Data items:
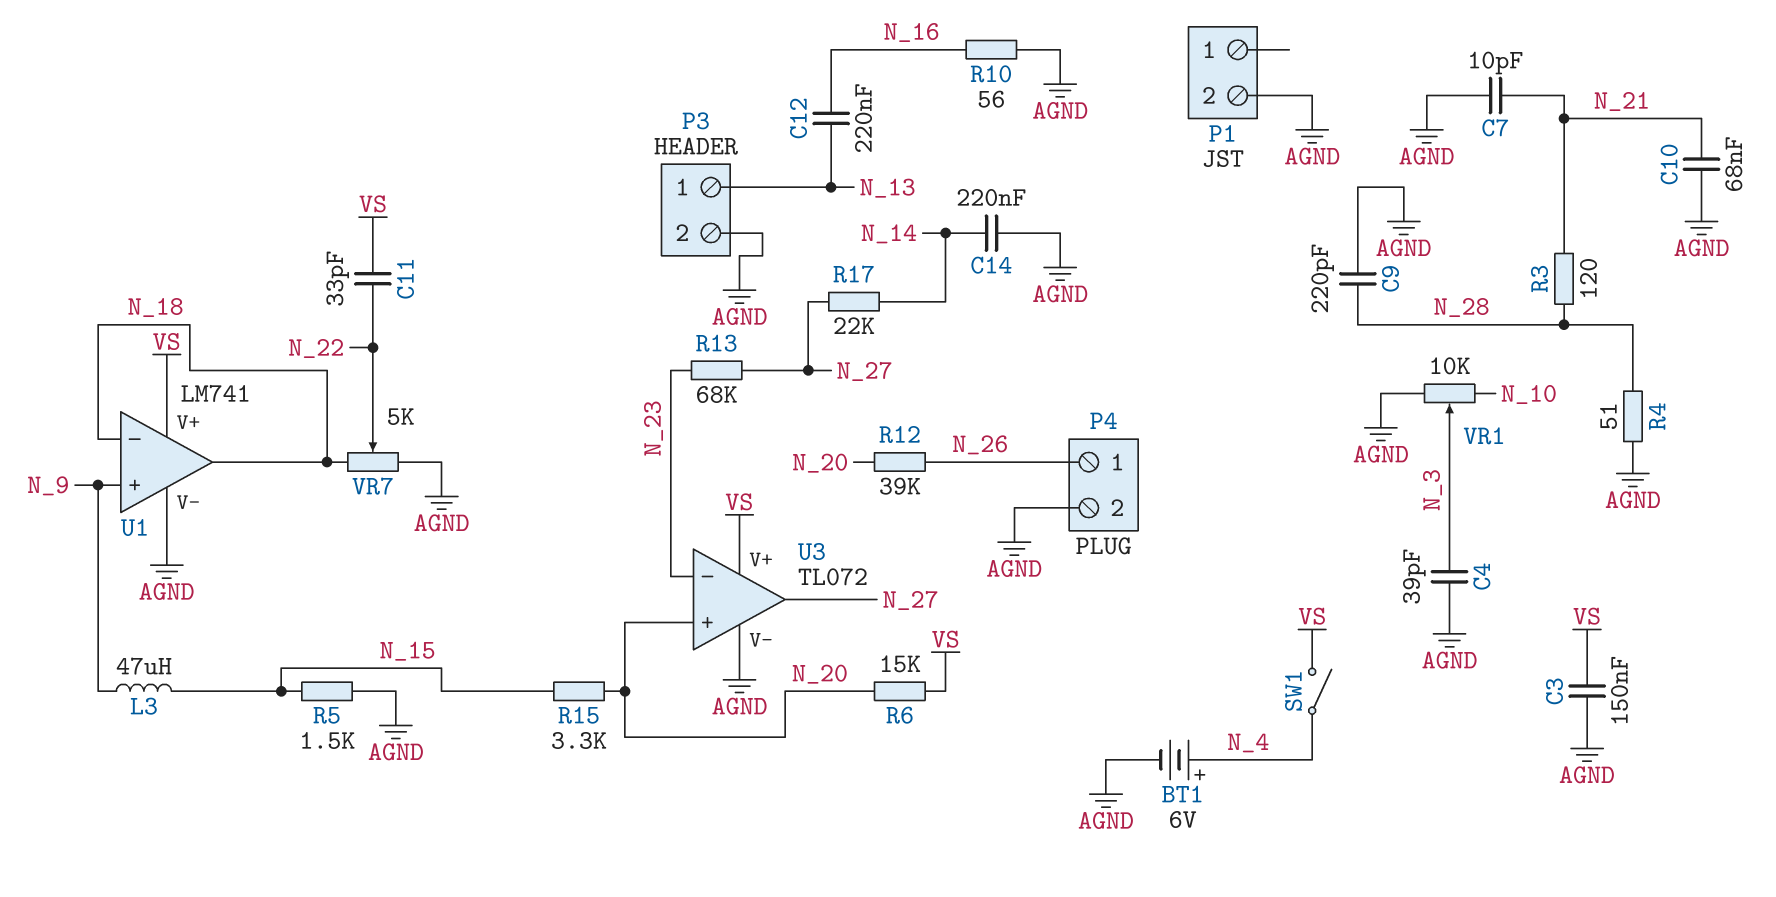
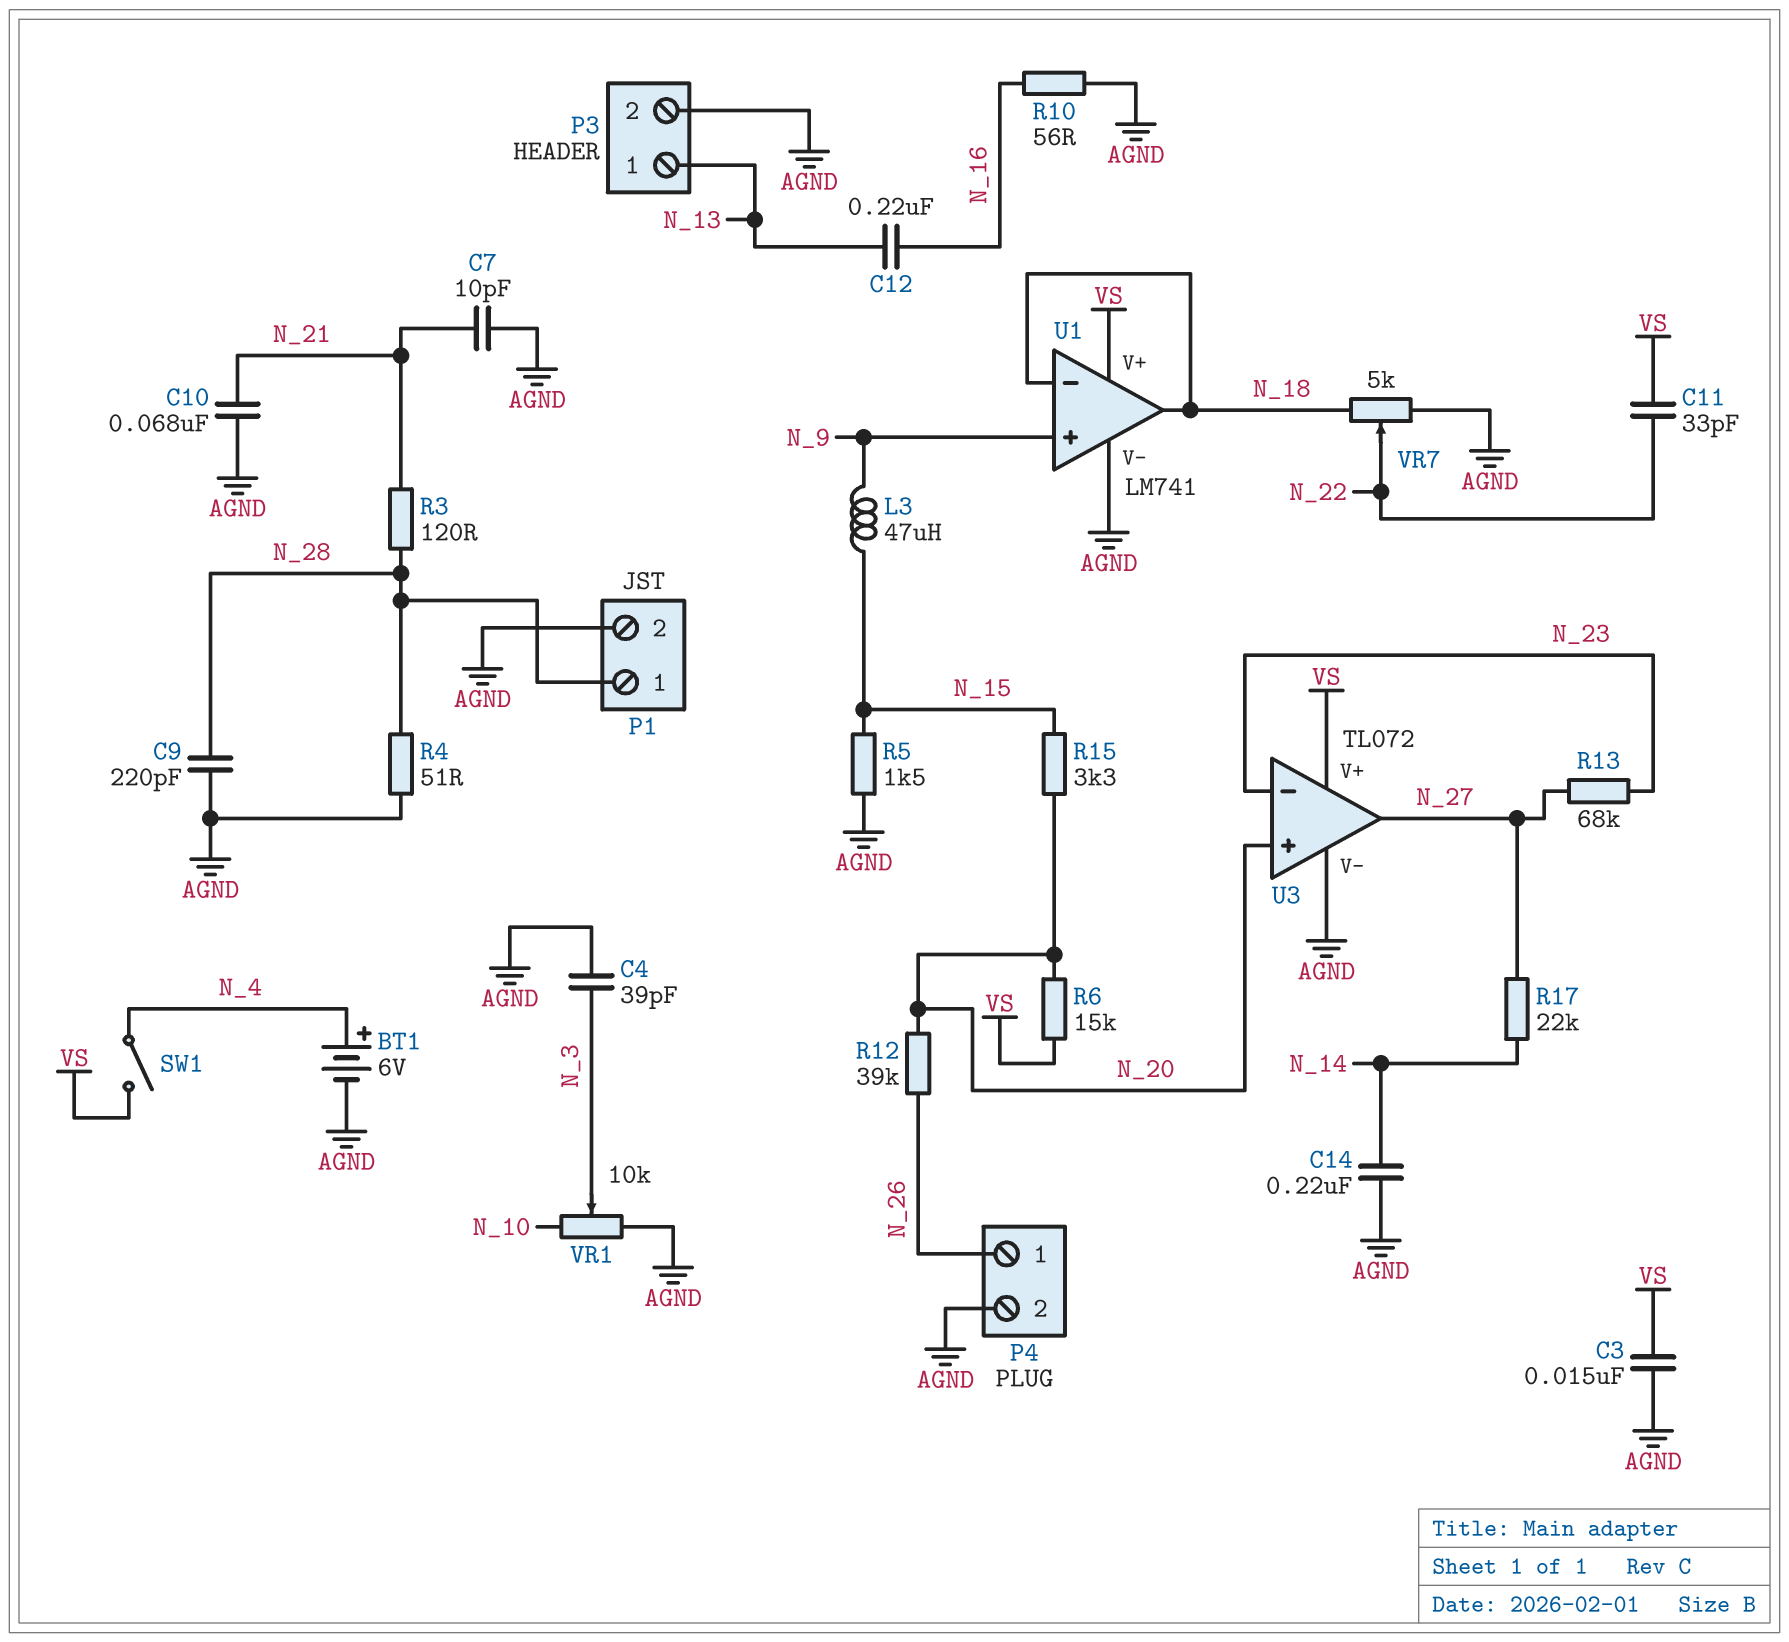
C3: 150nF (AGND, VS) -> 15nF (AGND, VS)
P1 pin 1: none -> N_28

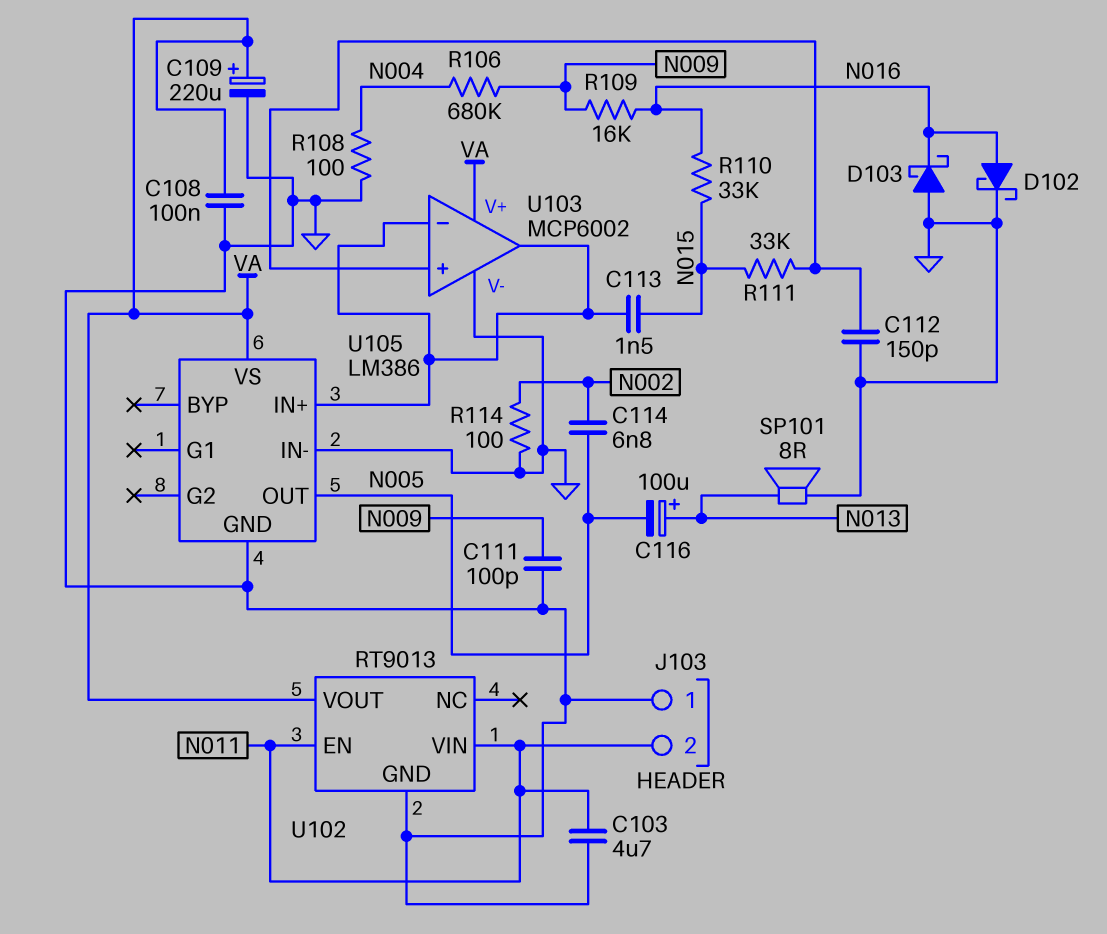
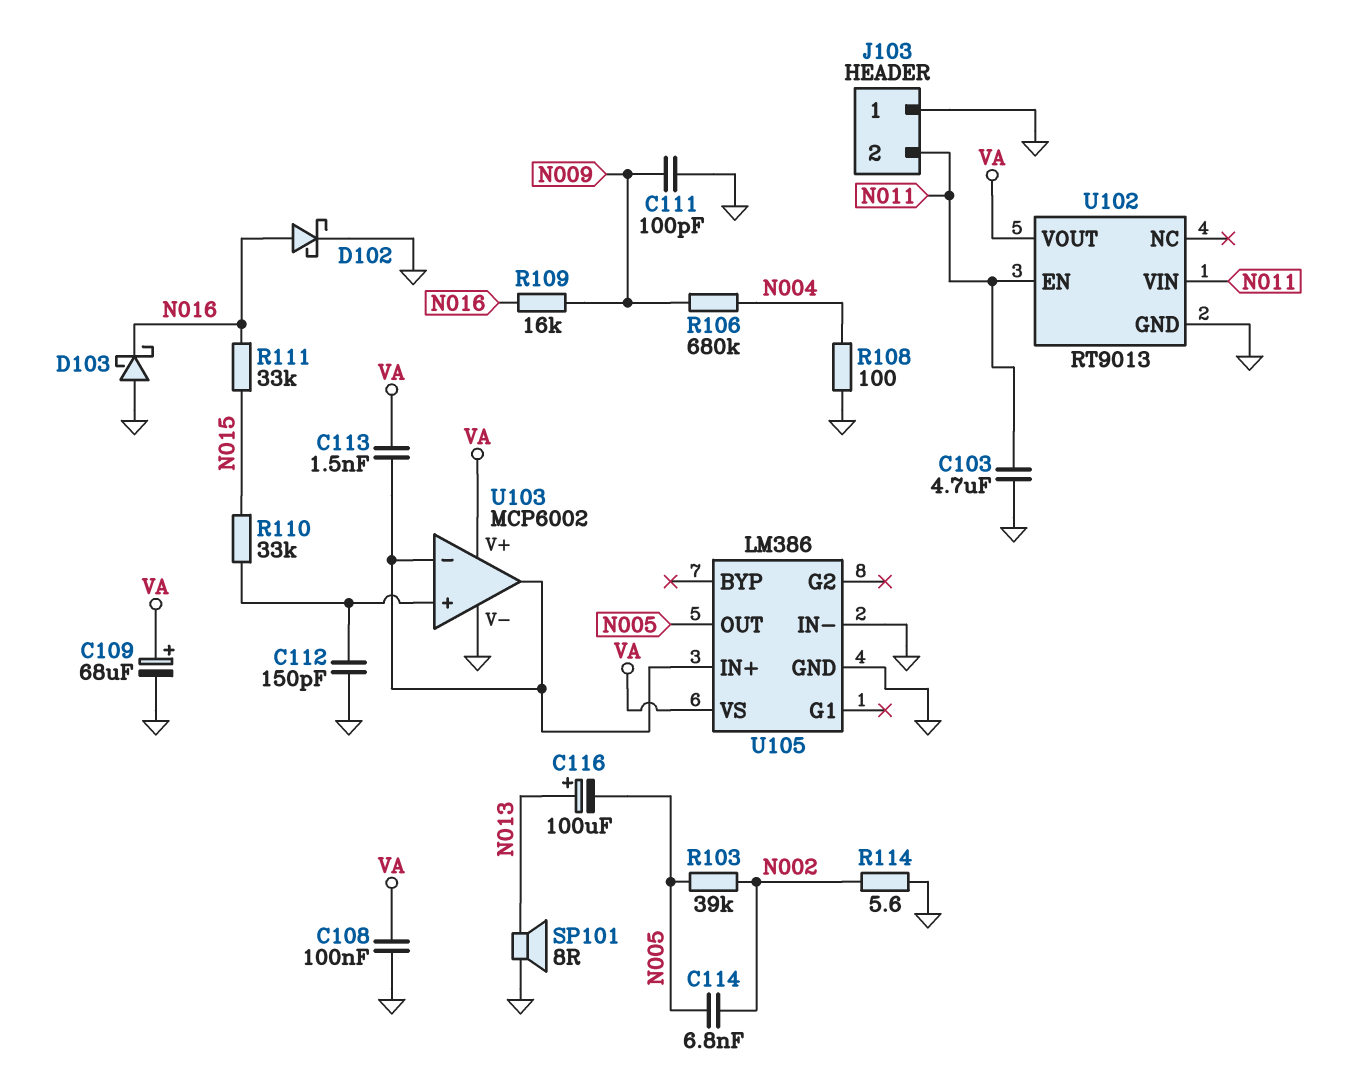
C109: 220uF (plus VA, minus GND) -> 68uF (plus VA, minus GND)
C113: 1.5nF (N015, U103/in-) -> 1.5nF (U103/in-, VA)
R103: none -> 39k (N002, N005)
R110: 33k (N015, N016) -> 33k (N015, U103/in+)
R111: 33k (N015, U103/in+) -> 33k (N015, N016)
R114: 100 (GND, N002) -> 5.6 (GND, N002)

◆ **What you should do**
Please copy every line of the data that carries the string "none".

◆ **Written response**
P1 pin 1: none -> N_28
R103: none -> 39k (N002, N005)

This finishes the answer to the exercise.